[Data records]
★ ★ ★

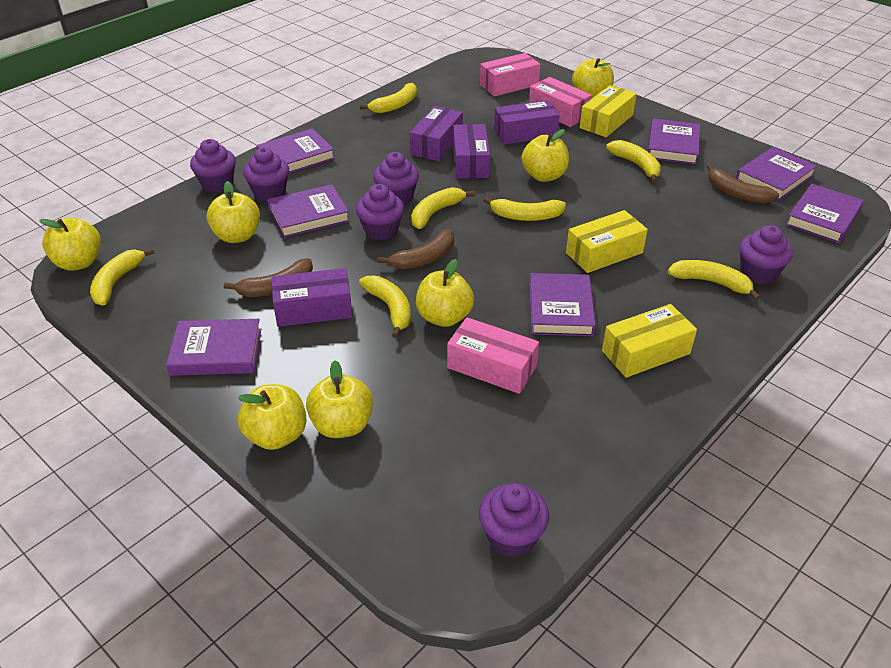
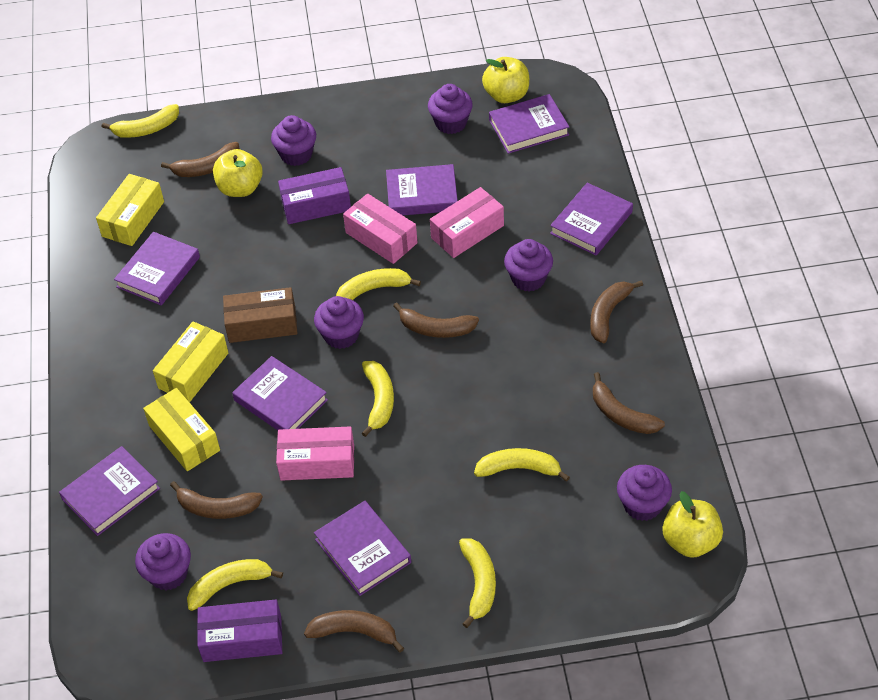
brown banana: 3 -> 6
brown box: 0 -> 1
purple box: 4 -> 2
yellow apple: 7 -> 3
yellow banana: 7 -> 6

★ ★ ★

All the records above must be retyped exactly, except for their pictures.

SOLUTION BELOW
brown banana: 3 -> 6
brown box: 0 -> 1
purple box: 4 -> 2
yellow apple: 7 -> 3
yellow banana: 7 -> 6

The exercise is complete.